Given data:
Begin

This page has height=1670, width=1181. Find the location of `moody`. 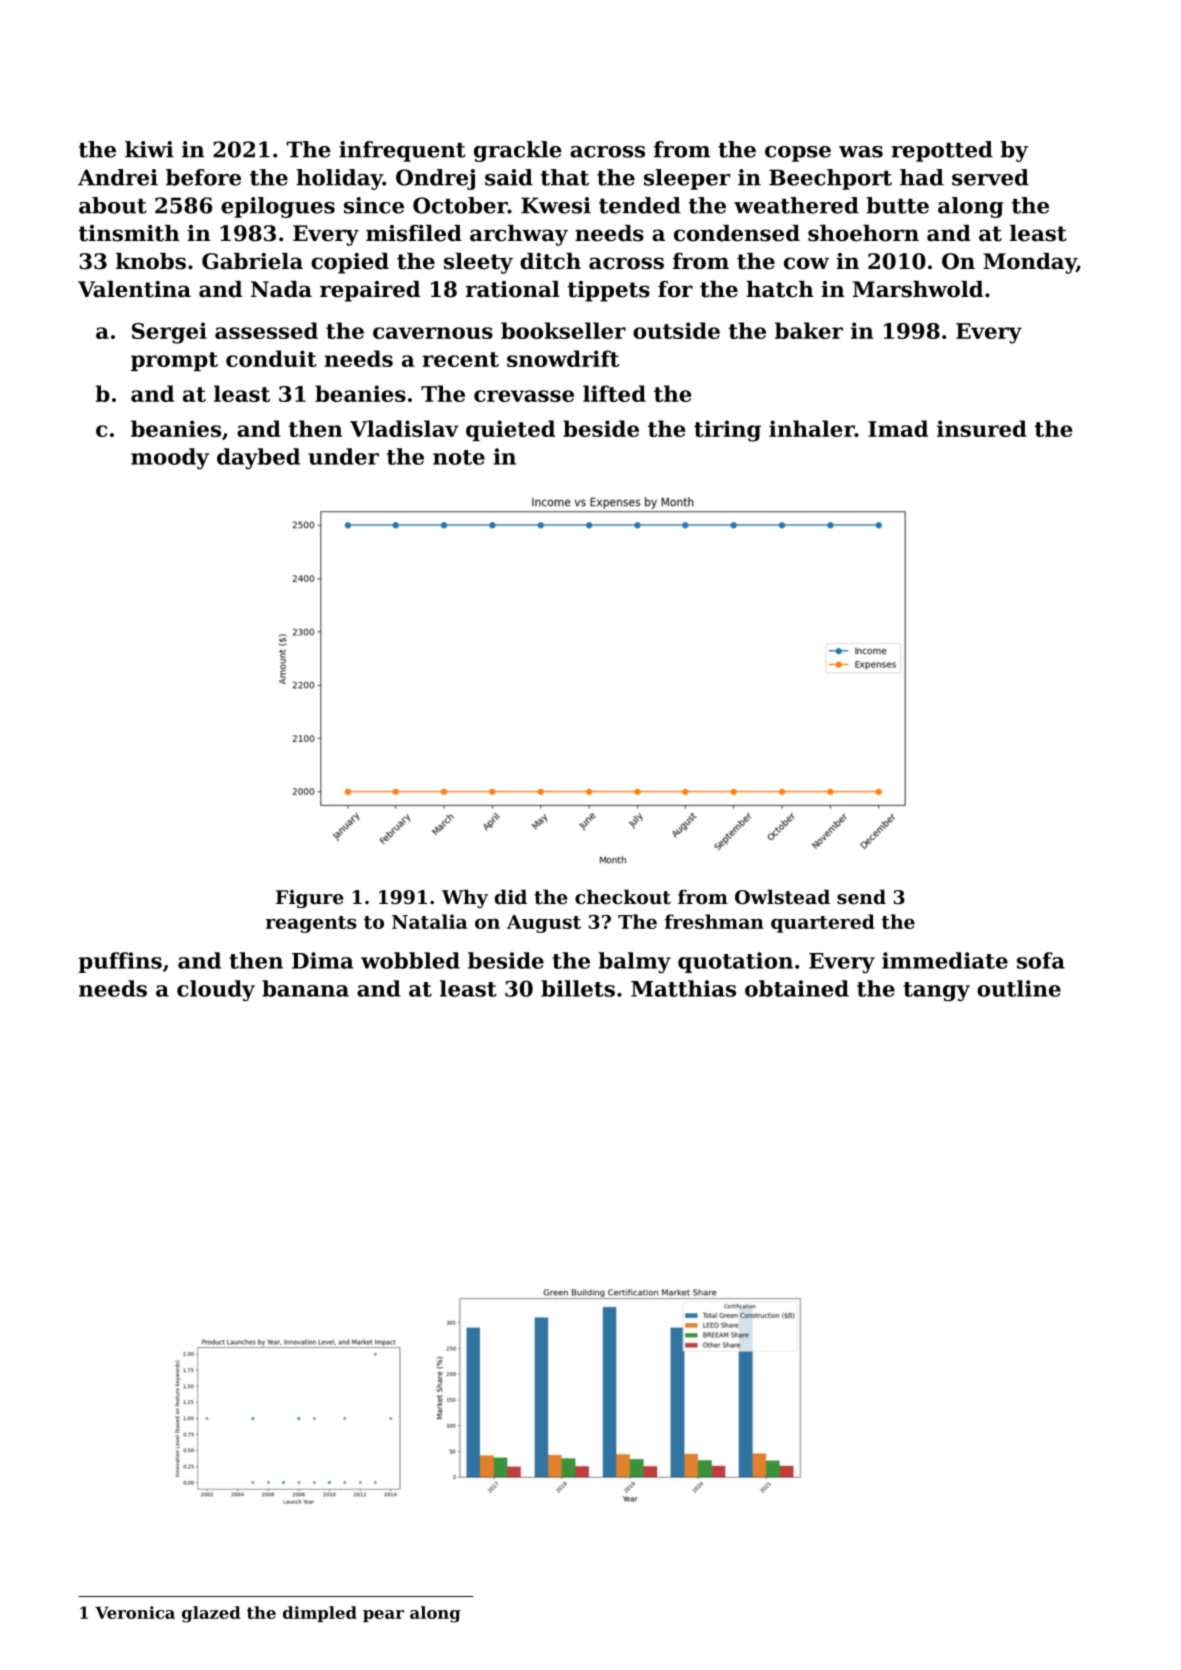

moody is located at coordinates (170, 458).
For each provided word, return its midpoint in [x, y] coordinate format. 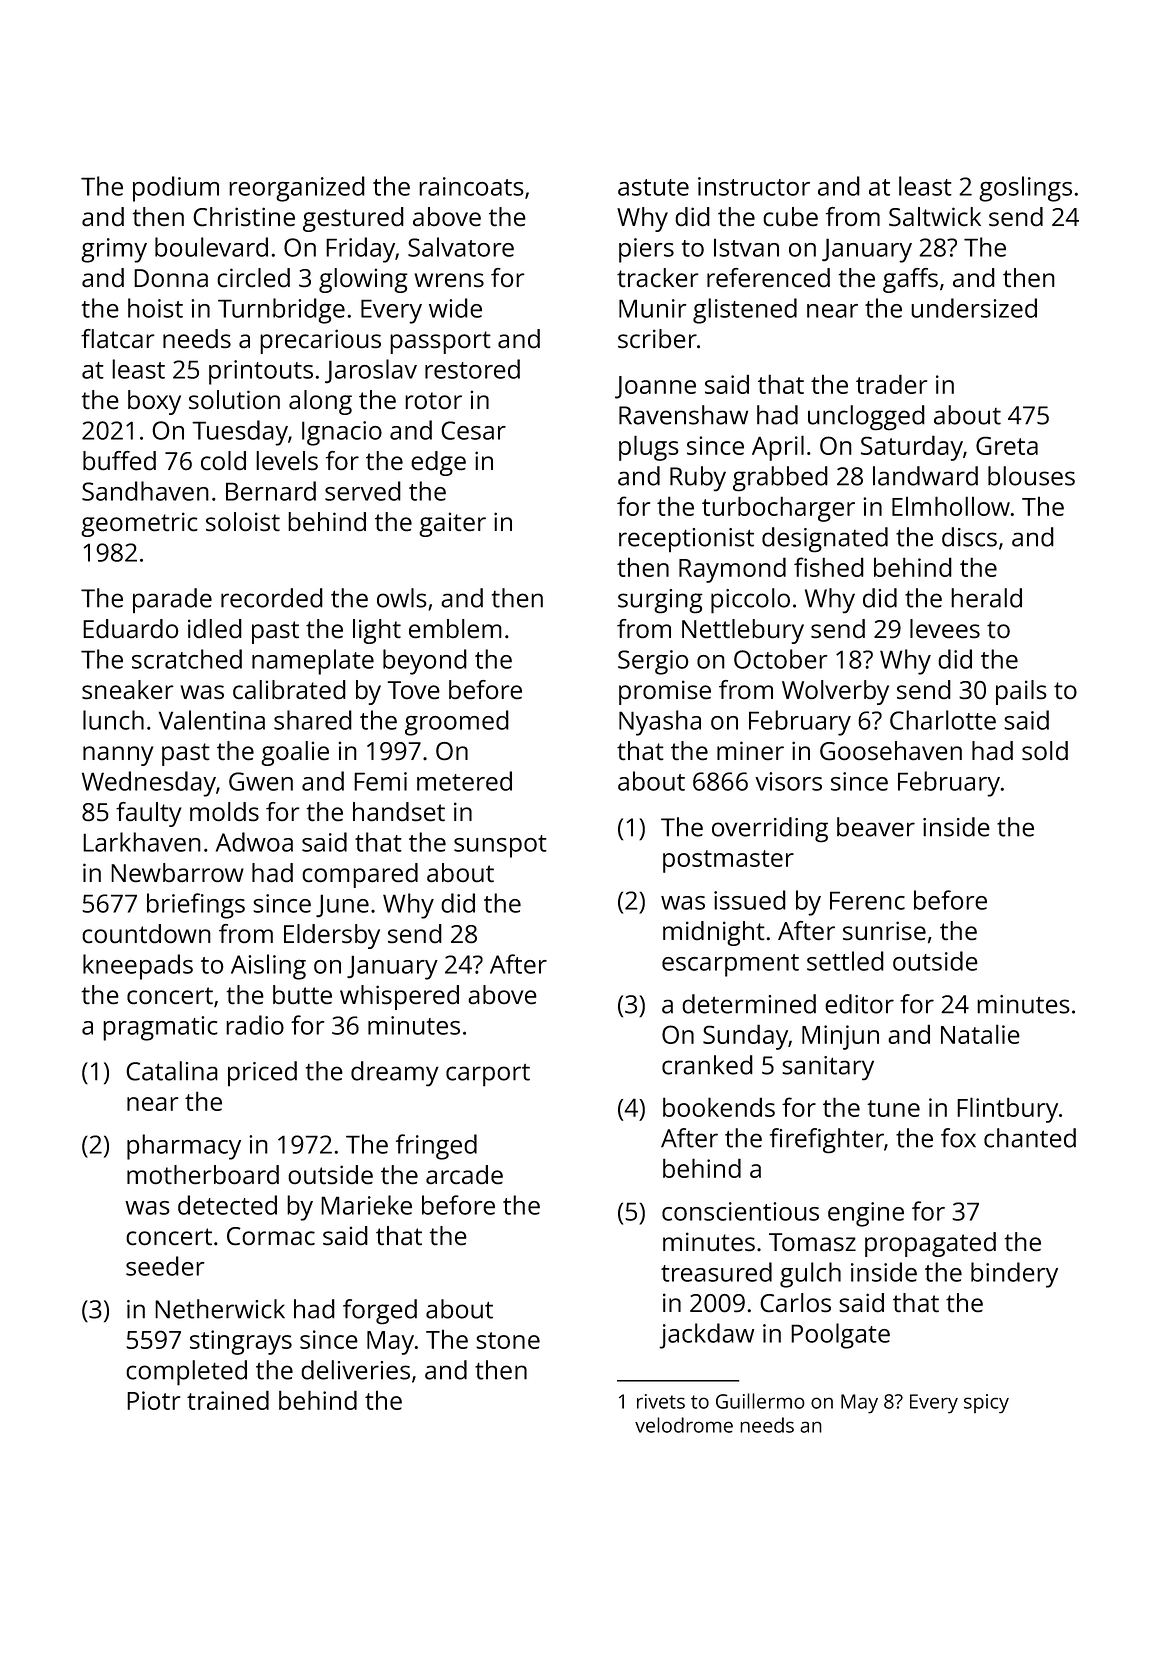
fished [829, 567]
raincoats [471, 186]
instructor [754, 186]
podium [176, 189]
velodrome [684, 1425]
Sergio [653, 662]
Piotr [153, 1400]
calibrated [289, 689]
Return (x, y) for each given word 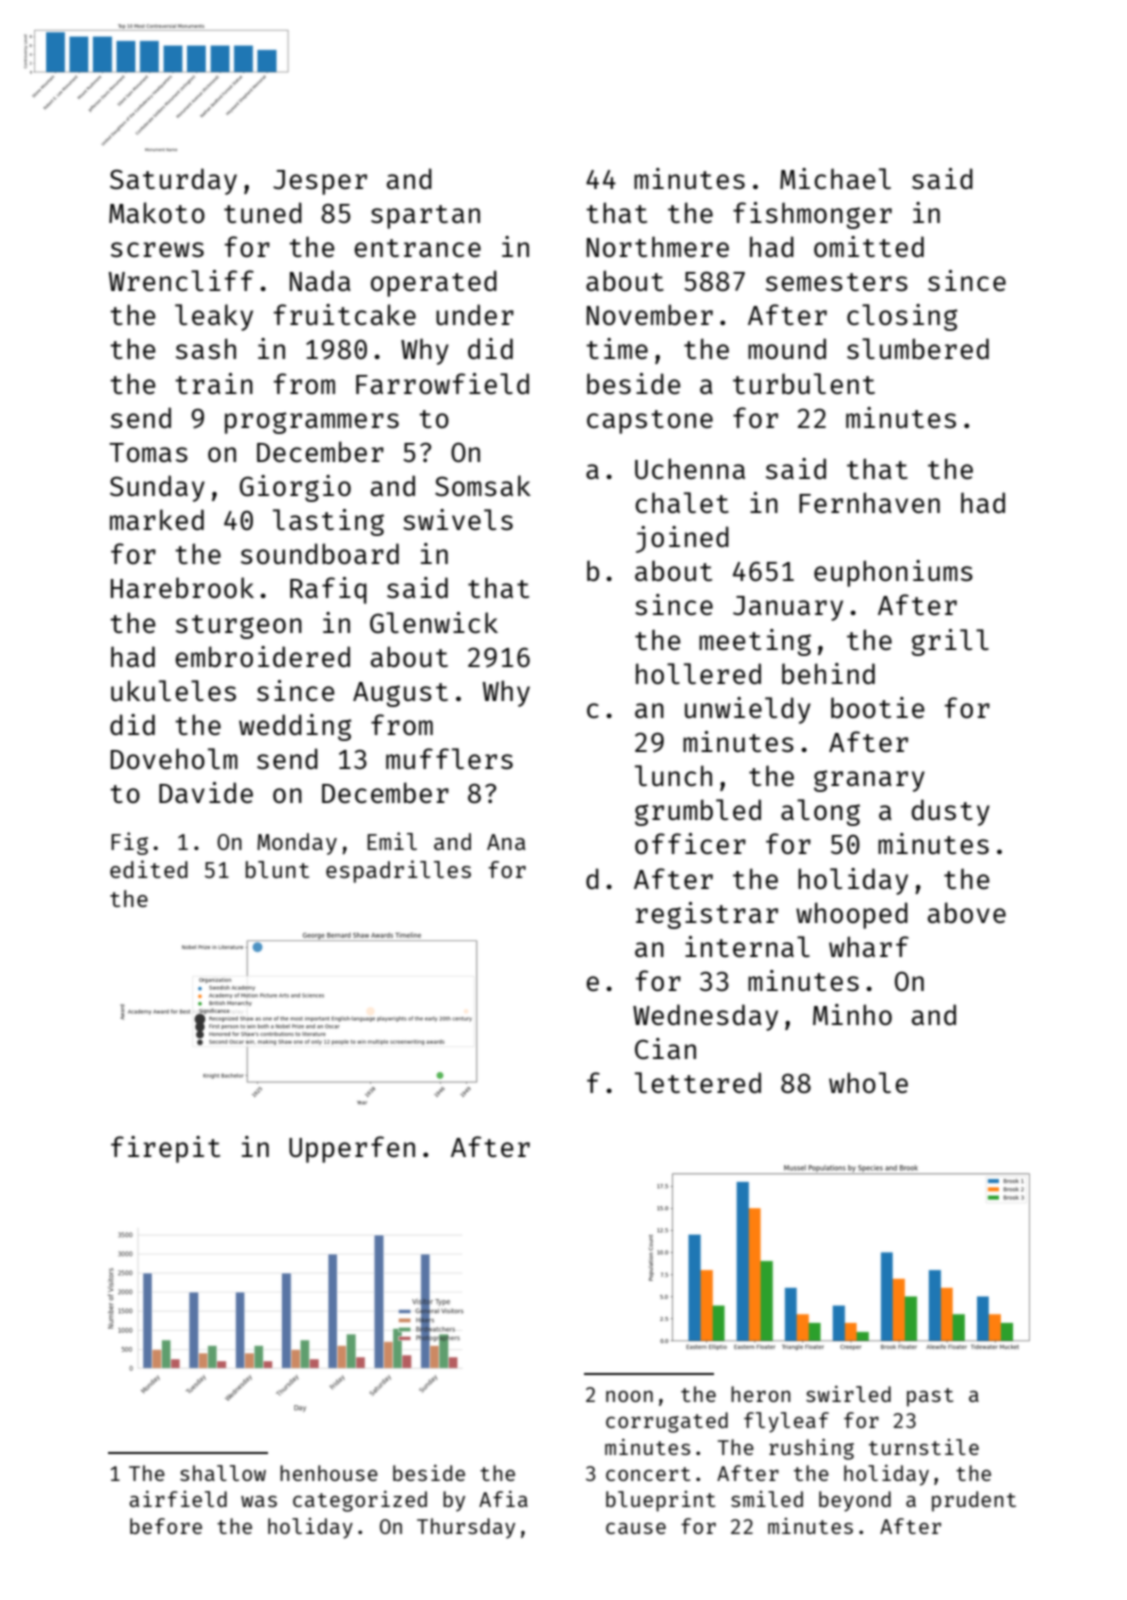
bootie (878, 707)
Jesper (320, 182)
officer (690, 843)
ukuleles (173, 690)
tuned (263, 212)
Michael (835, 178)
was (259, 1501)
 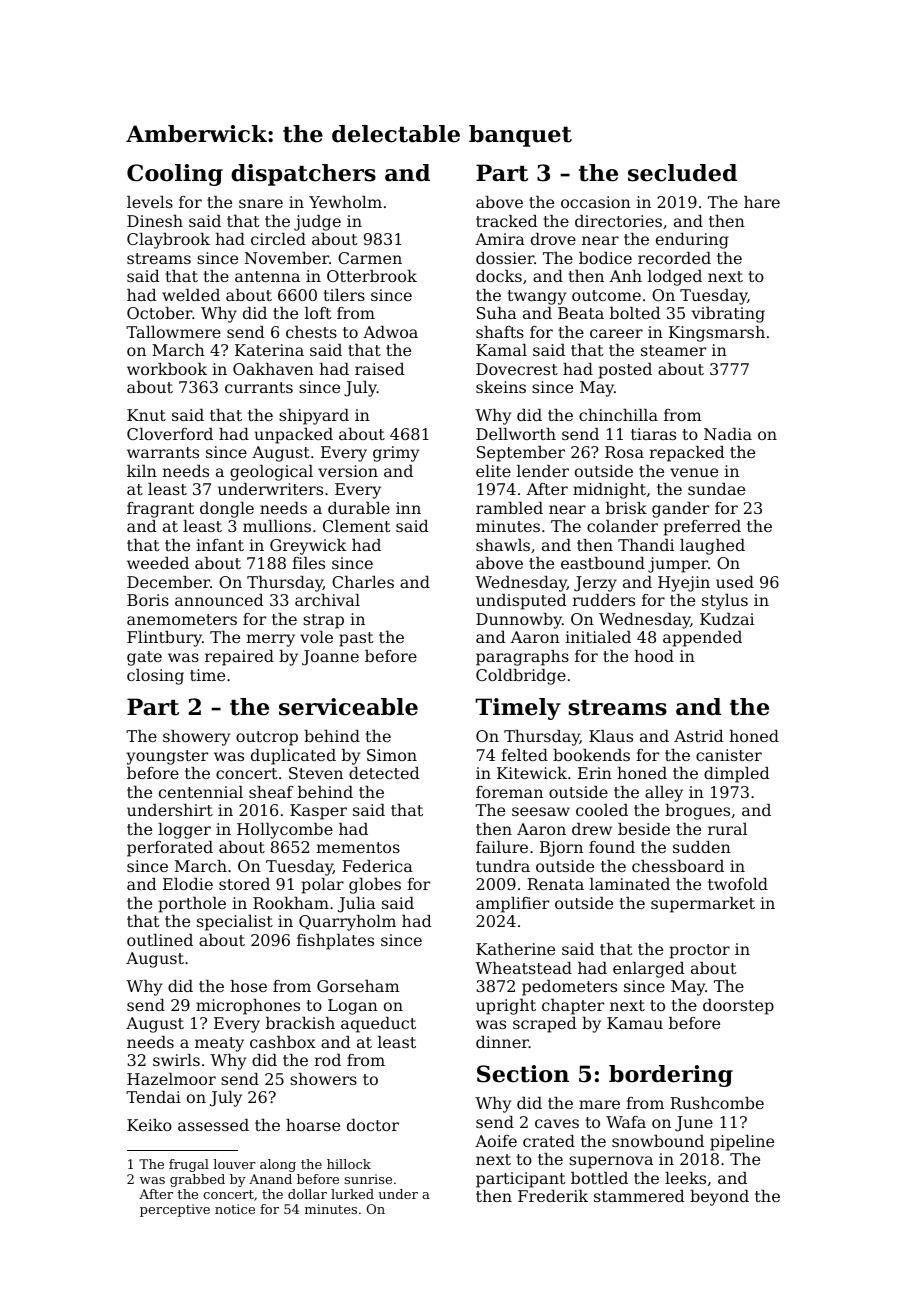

End

Required task:
Reproduce every line of the records above word for word, leaving out the pictures.

Answer to the task:
This page has height=1670, width=1181. Find the location of `moody`. 

moody is located at coordinates (170, 458).
For each provided word, return its midpoint in [x, y] coordinate format. 
fished [829, 567]
raincoats [471, 186]
instructor [754, 186]
podium [176, 189]
velodrome [684, 1425]
Sergio [653, 662]
Piotr [153, 1400]
calibrated [289, 689]
Return (x, y) for each given word 
bootie (878, 707)
Jesper (320, 182)
officer (690, 843)
ukuleles (173, 690)
tuned (263, 212)
Michael (835, 178)
was (259, 1501)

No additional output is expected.